- **BRIEF**
Pick out each line in these entries that contains the string "lemon".

- **INFORMATION SHOWN**
-.-.-
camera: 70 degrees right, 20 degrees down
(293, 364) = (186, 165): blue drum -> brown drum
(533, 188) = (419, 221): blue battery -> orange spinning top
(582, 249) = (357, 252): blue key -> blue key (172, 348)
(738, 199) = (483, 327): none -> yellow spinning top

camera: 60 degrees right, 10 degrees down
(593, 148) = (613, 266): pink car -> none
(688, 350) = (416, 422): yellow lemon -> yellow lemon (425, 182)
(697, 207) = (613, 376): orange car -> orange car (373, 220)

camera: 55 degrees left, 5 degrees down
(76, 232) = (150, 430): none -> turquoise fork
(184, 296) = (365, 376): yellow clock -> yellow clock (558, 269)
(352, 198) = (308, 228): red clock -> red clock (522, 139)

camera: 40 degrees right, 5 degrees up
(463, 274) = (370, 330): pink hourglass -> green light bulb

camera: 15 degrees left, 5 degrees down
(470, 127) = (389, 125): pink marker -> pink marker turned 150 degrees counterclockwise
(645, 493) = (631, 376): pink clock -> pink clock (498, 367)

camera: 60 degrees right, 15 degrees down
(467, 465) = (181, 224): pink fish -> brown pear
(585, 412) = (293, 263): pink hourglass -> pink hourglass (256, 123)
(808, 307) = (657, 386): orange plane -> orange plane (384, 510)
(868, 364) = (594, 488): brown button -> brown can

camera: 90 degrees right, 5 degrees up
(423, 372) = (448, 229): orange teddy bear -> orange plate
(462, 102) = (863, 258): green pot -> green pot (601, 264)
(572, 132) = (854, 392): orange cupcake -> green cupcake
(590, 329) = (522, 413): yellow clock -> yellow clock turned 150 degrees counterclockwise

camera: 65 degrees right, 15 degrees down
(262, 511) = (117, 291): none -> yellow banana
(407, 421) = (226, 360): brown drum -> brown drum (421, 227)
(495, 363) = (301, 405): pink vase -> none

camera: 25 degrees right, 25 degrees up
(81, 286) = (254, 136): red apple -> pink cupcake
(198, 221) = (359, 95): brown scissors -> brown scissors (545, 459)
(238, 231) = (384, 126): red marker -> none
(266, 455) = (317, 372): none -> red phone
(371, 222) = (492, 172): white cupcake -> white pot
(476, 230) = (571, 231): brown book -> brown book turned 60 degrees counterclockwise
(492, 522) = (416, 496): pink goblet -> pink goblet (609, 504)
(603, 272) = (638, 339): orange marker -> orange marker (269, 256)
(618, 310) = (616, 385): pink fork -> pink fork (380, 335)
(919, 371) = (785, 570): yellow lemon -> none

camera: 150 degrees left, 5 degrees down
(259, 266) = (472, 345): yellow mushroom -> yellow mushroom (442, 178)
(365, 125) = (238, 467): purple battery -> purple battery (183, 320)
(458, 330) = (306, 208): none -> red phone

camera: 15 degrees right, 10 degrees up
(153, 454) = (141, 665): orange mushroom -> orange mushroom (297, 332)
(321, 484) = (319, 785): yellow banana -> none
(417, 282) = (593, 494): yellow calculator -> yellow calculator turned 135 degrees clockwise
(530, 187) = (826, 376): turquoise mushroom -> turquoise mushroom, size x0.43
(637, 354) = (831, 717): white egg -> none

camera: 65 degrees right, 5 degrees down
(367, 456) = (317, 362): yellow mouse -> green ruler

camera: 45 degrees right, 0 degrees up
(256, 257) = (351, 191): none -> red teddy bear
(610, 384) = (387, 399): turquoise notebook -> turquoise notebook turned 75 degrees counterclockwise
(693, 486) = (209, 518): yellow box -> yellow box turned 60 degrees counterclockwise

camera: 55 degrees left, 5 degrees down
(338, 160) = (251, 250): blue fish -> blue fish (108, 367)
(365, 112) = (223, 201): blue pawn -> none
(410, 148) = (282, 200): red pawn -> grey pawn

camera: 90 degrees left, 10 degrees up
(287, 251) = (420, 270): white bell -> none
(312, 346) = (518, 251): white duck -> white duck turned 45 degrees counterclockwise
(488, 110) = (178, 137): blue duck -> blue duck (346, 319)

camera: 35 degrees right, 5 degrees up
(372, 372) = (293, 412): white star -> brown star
-.-.-
- **REPLY TO THE EXERCISE**
(688, 350) = (416, 422): yellow lemon -> yellow lemon (425, 182)
(919, 371) = (785, 570): yellow lemon -> none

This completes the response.